- **What you need to do**:
Write out, word for word, the part of the listing below that opens with the line containing "red glue stick: [223,105,273,173]" and closes with the line containing "yellow carrot: [537,231,591,316]", keeping both of those lines and adding no others.
--- Material supplied Enclosed Below ---
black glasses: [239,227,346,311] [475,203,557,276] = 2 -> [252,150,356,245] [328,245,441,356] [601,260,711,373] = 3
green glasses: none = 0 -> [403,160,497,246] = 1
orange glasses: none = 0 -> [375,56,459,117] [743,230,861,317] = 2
--- End of Enclosed Material supplied ---
--- Material supplied Enclosed Below ---
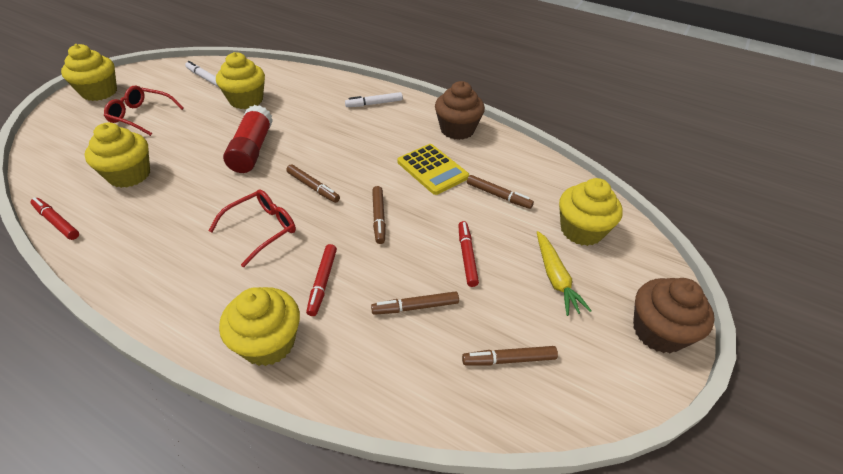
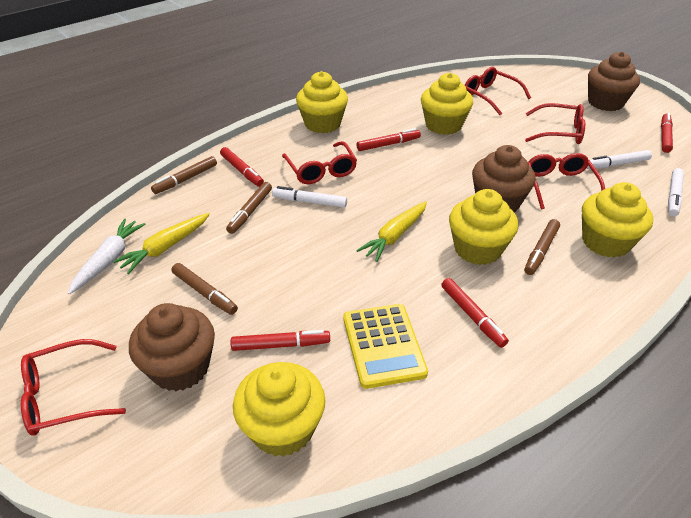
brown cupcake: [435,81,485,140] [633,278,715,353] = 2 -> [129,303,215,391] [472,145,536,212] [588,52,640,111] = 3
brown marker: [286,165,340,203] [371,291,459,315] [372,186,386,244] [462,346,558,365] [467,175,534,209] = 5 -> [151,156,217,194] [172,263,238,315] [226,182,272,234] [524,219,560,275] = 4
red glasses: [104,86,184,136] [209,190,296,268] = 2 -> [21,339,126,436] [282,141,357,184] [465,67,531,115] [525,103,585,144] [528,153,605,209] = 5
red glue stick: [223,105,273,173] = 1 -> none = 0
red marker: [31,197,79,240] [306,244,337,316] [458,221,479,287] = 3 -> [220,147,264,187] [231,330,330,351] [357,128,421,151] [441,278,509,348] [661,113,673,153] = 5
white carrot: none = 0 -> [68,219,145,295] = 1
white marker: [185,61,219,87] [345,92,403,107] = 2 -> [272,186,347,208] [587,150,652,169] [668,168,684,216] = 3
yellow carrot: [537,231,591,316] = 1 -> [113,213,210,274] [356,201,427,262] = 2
--- End of Enclosed Material supplied ---
--- Material supplied Enclosed Below ---
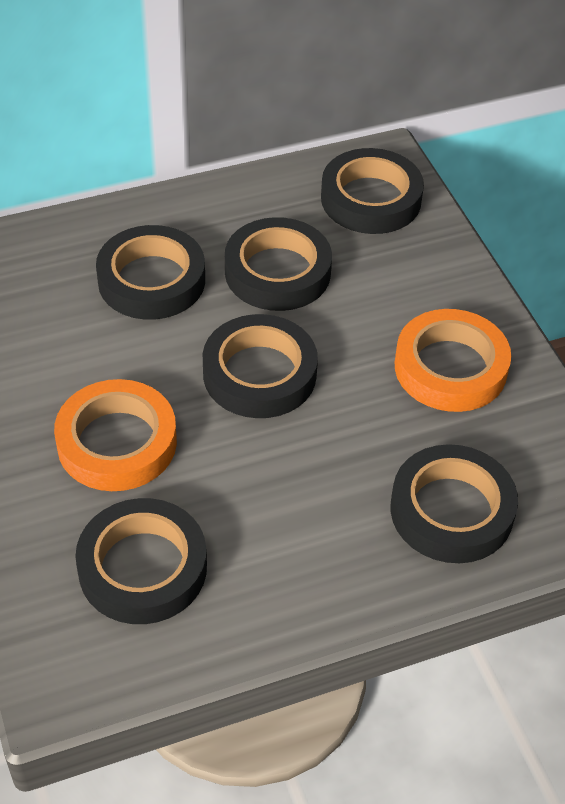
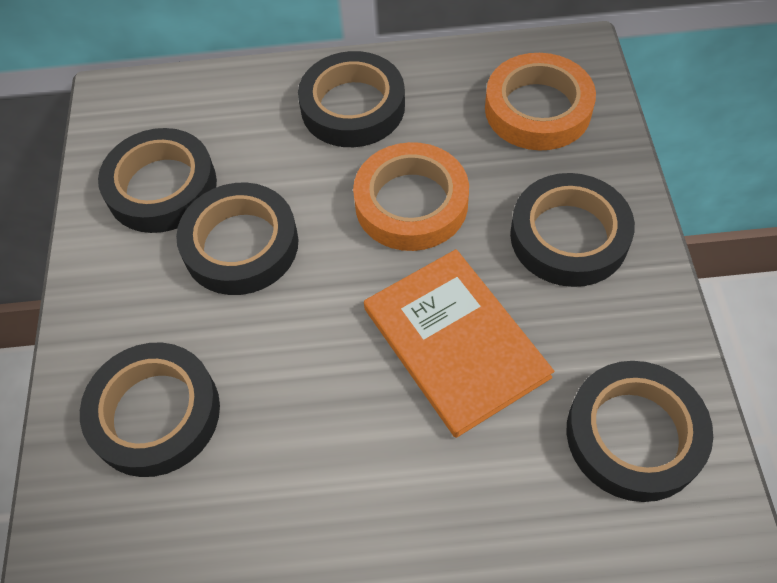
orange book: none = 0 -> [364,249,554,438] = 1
--- End of Enclosed Material supplied ---
- **Solution for this exercise**:
red glue stick: [223,105,273,173] = 1 -> none = 0
red marker: [31,197,79,240] [306,244,337,316] [458,221,479,287] = 3 -> [220,147,264,187] [231,330,330,351] [357,128,421,151] [441,278,509,348] [661,113,673,153] = 5
white carrot: none = 0 -> [68,219,145,295] = 1
white marker: [185,61,219,87] [345,92,403,107] = 2 -> [272,186,347,208] [587,150,652,169] [668,168,684,216] = 3
yellow carrot: [537,231,591,316] = 1 -> [113,213,210,274] [356,201,427,262] = 2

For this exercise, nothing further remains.